Problem to work on — Your answer should be the lines below from the one with "relocated: avión [rosa]" to the one with "exchanged: cohete [amarillo]", both included, given again exactly and with nothing added.

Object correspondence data
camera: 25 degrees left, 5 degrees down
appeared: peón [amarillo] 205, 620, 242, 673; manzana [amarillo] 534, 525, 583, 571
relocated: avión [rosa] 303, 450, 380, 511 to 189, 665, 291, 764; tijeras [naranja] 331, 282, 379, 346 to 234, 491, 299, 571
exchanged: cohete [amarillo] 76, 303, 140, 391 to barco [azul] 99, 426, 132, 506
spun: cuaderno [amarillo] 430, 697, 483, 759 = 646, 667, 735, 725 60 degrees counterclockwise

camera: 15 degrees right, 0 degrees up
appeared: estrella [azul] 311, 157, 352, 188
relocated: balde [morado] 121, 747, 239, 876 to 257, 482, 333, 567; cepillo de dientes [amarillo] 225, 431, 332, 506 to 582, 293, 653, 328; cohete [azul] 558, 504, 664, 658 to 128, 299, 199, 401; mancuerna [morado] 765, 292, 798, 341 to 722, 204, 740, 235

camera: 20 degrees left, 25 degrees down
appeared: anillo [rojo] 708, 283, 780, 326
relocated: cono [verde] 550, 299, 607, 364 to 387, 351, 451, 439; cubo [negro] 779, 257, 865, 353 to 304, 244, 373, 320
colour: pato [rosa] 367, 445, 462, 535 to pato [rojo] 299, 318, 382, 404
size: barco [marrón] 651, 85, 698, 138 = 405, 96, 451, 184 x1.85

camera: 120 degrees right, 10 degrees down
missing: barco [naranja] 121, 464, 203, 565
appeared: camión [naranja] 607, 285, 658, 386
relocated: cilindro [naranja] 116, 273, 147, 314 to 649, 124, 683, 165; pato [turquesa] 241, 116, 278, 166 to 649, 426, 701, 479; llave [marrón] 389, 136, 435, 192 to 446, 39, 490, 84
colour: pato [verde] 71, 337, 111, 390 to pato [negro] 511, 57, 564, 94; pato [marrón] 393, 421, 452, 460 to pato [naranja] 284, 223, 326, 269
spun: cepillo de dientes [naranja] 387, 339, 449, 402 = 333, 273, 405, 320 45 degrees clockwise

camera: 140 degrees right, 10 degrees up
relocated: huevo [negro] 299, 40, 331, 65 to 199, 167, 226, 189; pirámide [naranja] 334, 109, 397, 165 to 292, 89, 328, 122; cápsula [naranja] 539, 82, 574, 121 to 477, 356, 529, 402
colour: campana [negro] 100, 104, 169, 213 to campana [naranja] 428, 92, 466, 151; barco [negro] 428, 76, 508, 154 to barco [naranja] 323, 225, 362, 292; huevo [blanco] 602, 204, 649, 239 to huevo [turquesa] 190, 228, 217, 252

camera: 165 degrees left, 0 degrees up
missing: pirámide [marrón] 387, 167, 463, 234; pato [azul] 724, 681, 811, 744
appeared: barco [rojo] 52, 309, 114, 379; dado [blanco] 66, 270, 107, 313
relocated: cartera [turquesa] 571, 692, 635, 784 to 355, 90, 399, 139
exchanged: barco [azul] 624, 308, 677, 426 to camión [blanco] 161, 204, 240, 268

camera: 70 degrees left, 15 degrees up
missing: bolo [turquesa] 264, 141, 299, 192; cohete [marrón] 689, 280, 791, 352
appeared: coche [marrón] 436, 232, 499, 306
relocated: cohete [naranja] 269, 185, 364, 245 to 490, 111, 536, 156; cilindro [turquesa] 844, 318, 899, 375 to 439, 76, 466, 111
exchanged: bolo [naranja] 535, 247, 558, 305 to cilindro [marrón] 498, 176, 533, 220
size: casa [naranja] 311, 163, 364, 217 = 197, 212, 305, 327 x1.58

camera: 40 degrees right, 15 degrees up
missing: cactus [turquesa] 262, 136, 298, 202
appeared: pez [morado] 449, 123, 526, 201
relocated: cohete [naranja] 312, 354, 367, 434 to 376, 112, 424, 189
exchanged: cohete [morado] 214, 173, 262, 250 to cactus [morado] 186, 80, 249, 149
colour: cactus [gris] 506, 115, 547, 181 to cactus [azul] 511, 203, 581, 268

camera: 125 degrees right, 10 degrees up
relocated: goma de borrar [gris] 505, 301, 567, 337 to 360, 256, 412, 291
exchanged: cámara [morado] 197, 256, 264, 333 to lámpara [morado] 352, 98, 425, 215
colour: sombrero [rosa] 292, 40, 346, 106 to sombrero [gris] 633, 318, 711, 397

Solution below —
relocated: avión [rosa] 303, 450, 380, 511 to 189, 665, 291, 764; tijeras [naranja] 331, 282, 379, 346 to 234, 491, 299, 571
exchanged: cohete [amarillo] 76, 303, 140, 391 to barco [azul] 99, 426, 132, 506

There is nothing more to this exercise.